→ PROBLEM
Return the data verbatim, without pictures.

→ RECORDED DATA
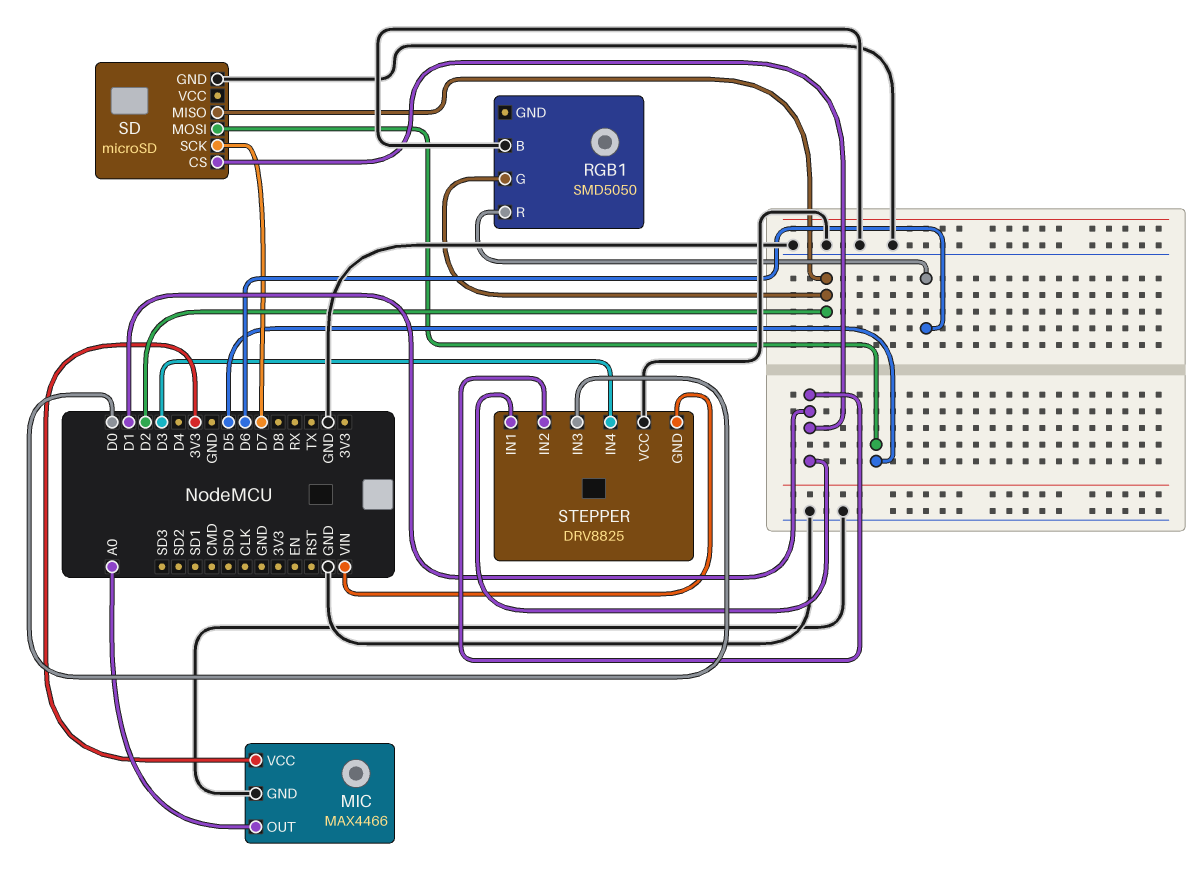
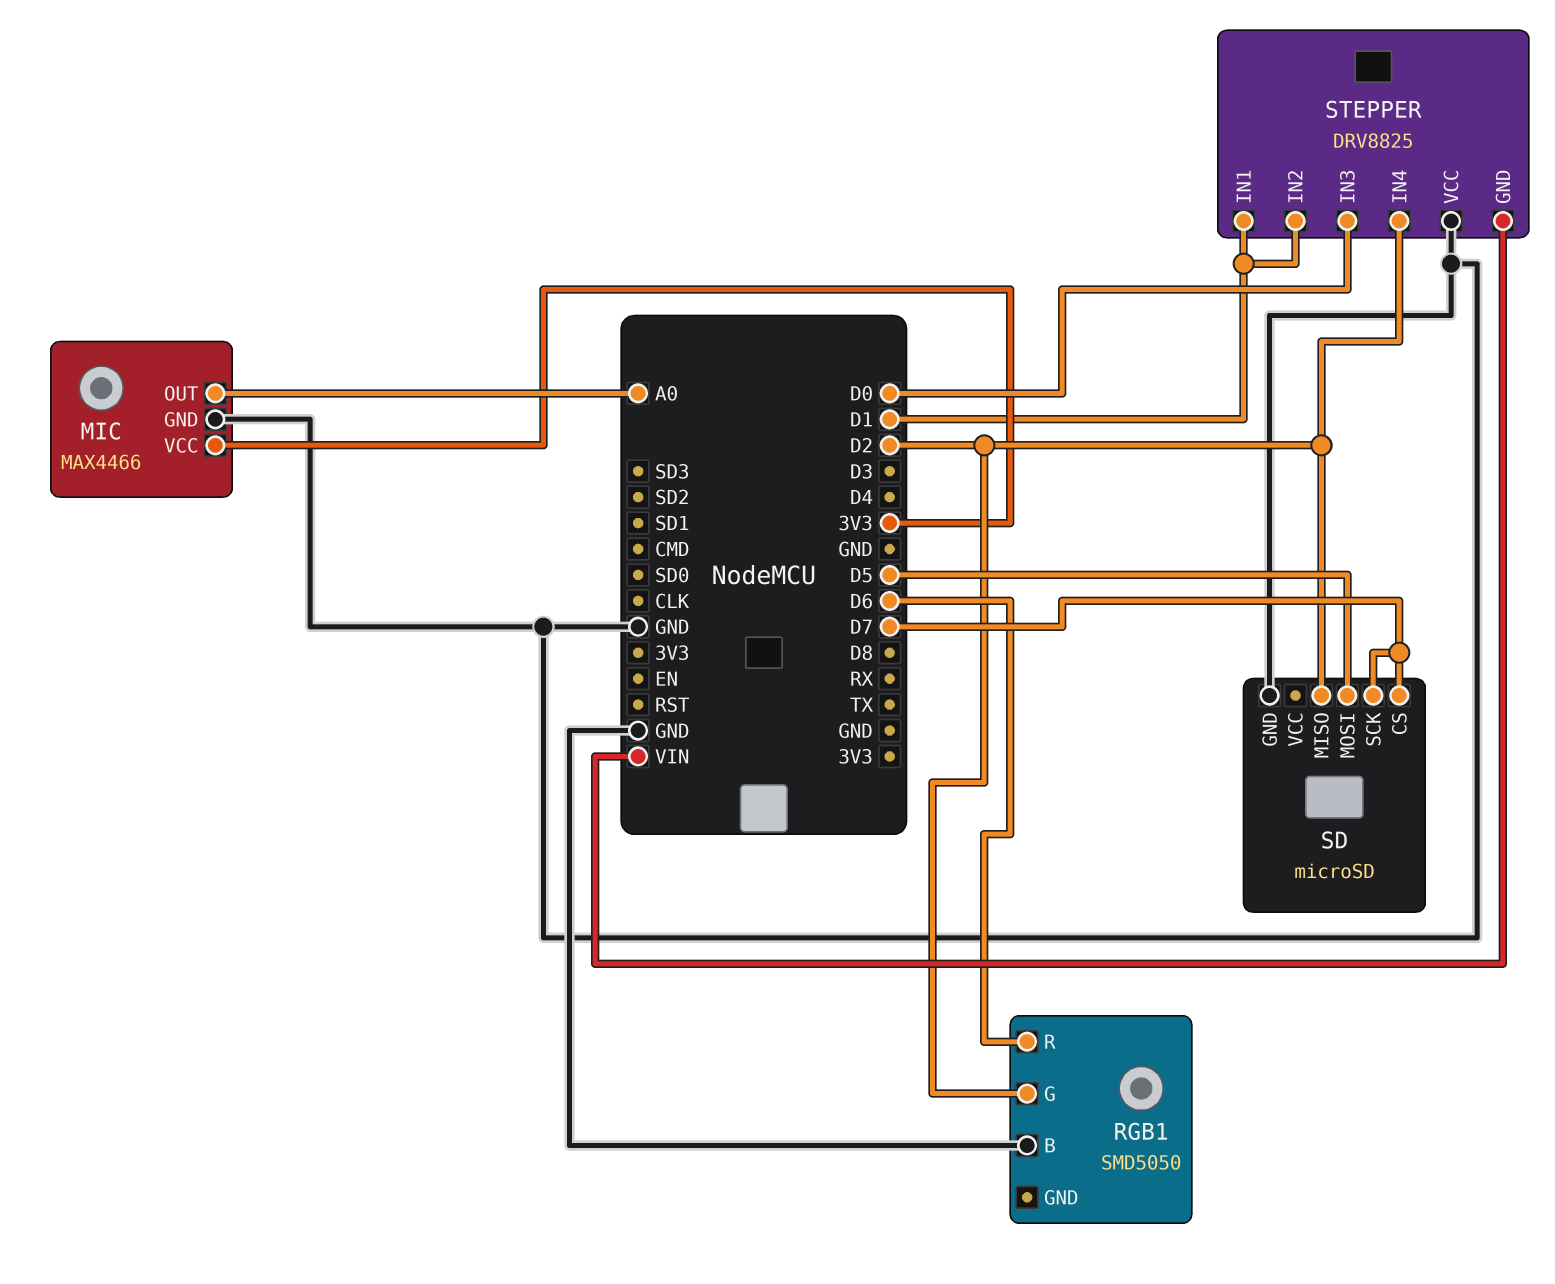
SD pin CS: D1 -> D7
STEPPER pin IN4: D3 -> D2

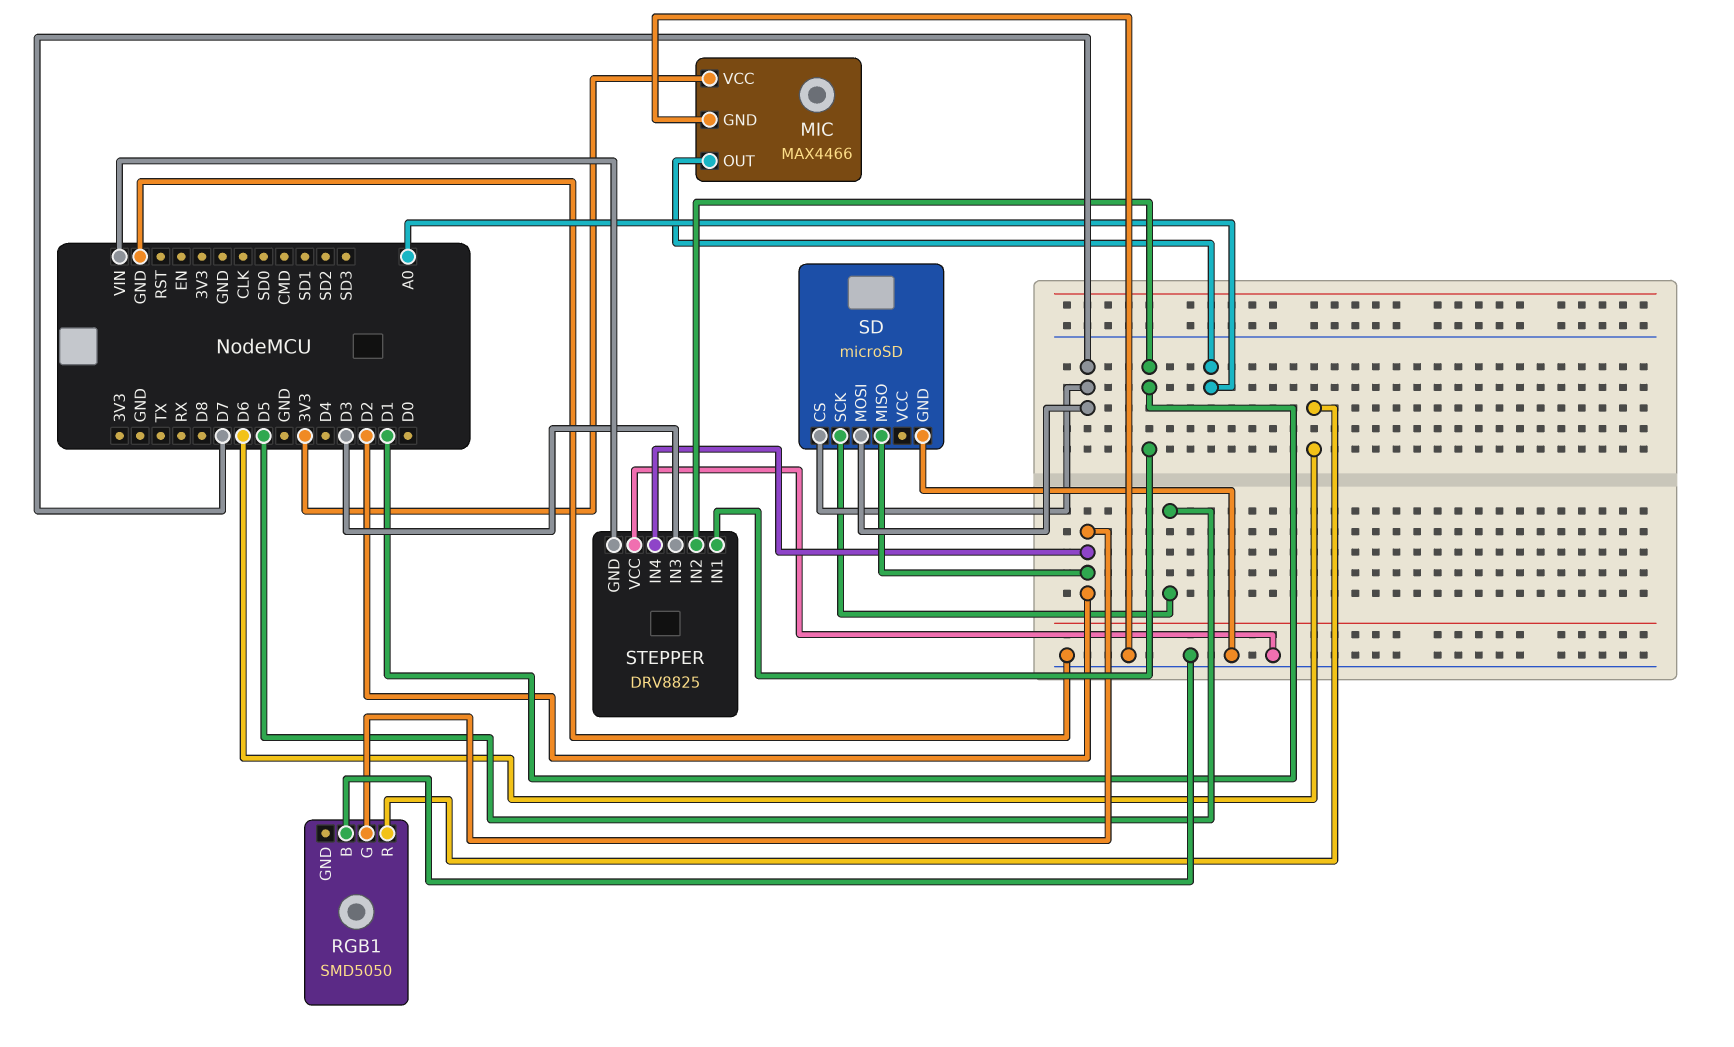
SD pin MOSI: D5 -> D7
SD pin SCK: D7 -> D5
STEPPER pin IN3: D0 -> D3

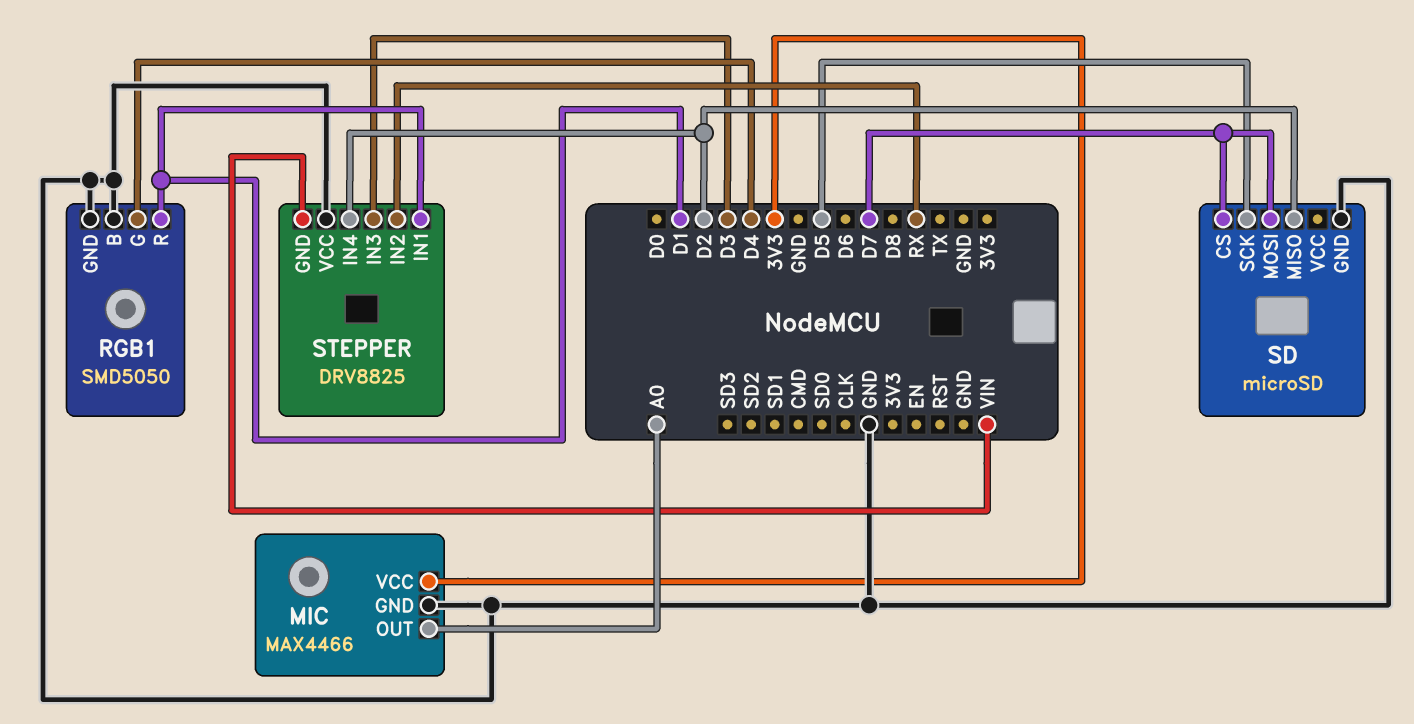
RGB1 pin G: D2 -> D4
RGB1 pin GND: none -> GND
RGB1 pin R: D6 -> D1
STEPPER pin IN2: D1 -> RX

→ EXERCISE RESULT
SD pin CS: D1 -> D7
STEPPER pin IN4: D3 -> D2

SD pin MOSI: D5 -> D7
SD pin SCK: D7 -> D5
STEPPER pin IN3: D0 -> D3

RGB1 pin G: D2 -> D4
RGB1 pin GND: none -> GND
RGB1 pin R: D6 -> D1
STEPPER pin IN2: D1 -> RX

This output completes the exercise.